**Task requirements:**
Copy out, from the data, each line containing the string "none".

Revision comparison data
════════
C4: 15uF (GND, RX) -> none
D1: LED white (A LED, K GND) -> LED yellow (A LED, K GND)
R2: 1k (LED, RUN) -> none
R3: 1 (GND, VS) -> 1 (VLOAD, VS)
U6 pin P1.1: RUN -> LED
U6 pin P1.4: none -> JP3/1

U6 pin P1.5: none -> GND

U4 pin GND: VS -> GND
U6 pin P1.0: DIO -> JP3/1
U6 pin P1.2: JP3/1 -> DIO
════════
**Answer space:**
C4: 15uF (GND, RX) -> none
R2: 1k (LED, RUN) -> none
U6 pin P1.4: none -> JP3/1
U6 pin P1.5: none -> GND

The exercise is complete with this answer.